Task details |
Go through the records and set each one down exactly, skipping any picture.

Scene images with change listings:
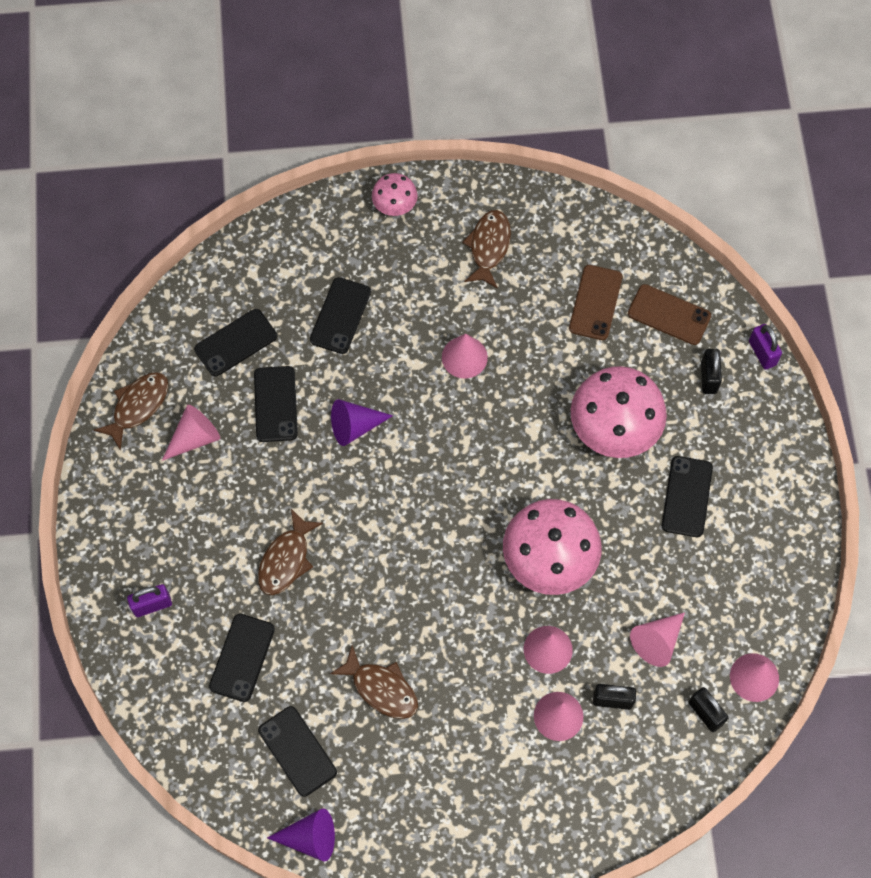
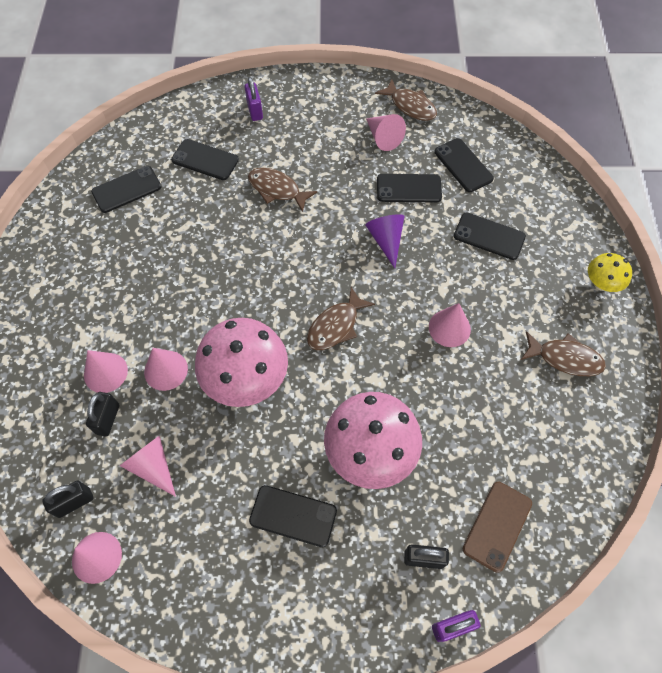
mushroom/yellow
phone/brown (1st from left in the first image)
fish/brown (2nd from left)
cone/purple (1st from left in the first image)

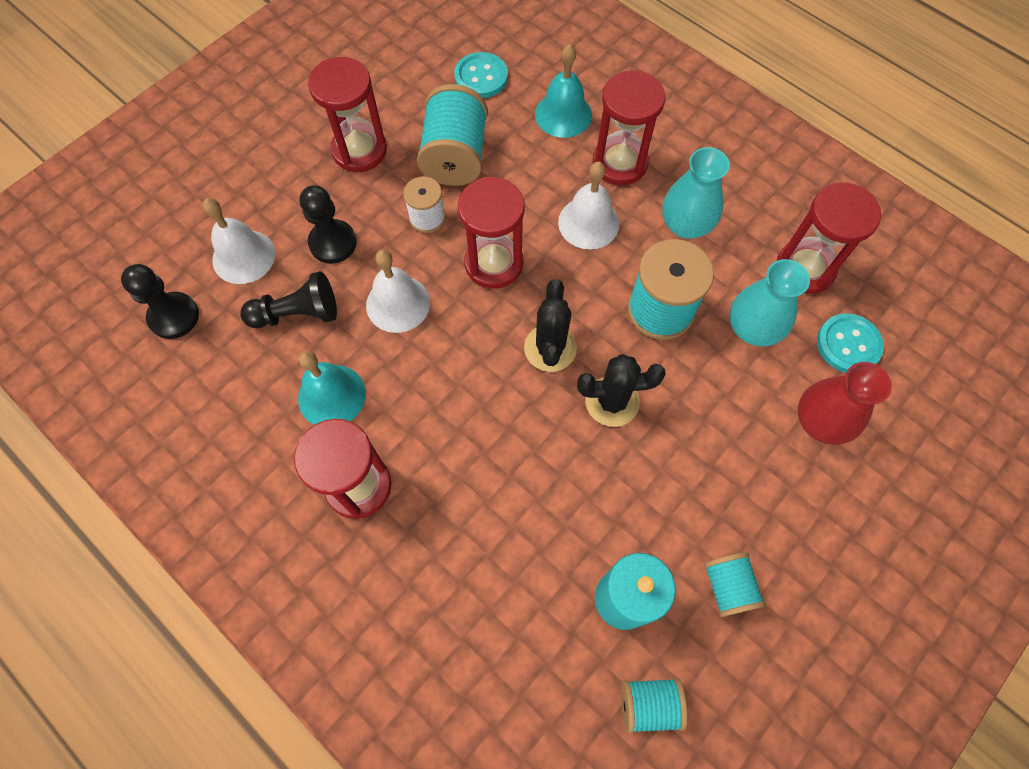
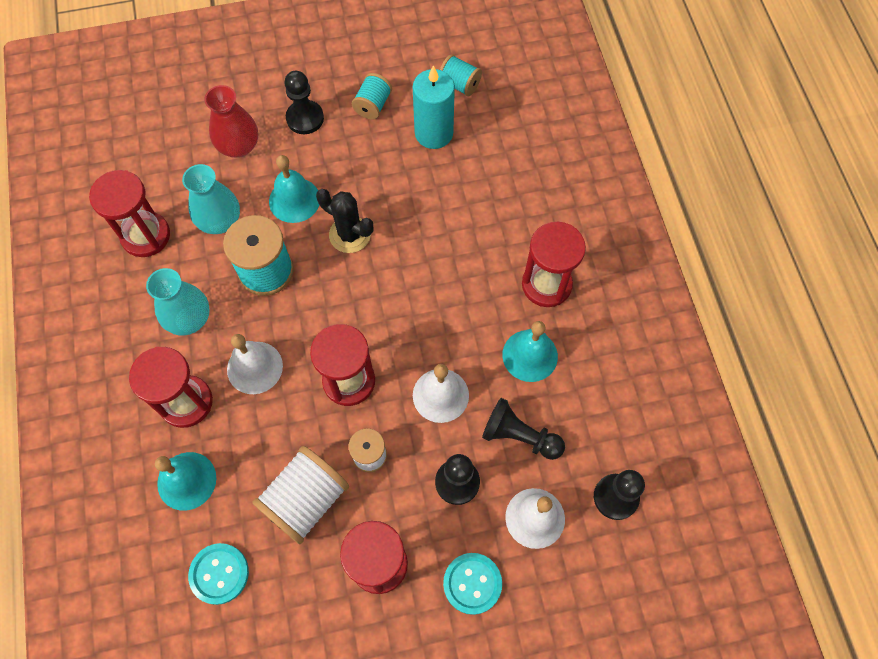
spool/white (1st from left)
cactus/black (1st from left in the first image)
button/turquoise (2nd from left)
pawn/black (1st from left)
bell/turquoise (2nd from left)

Answer below |
mushroom/yellow
phone/brown (1st from left in the first image)
fish/brown (2nd from left)
cone/purple (1st from left in the first image)

spool/white (1st from left)
cactus/black (1st from left in the first image)
button/turquoise (2nd from left)
pawn/black (1st from left)
bell/turquoise (2nd from left)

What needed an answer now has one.